Your task is to find every line in the records that holds the string "brown" and copy it.

● INPUT FOR THIS TASK:
════════
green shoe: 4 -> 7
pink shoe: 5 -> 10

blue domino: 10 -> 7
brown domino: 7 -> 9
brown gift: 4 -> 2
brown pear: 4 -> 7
════════
● TASK RESPONSE:
brown domino: 7 -> 9
brown gift: 4 -> 2
brown pear: 4 -> 7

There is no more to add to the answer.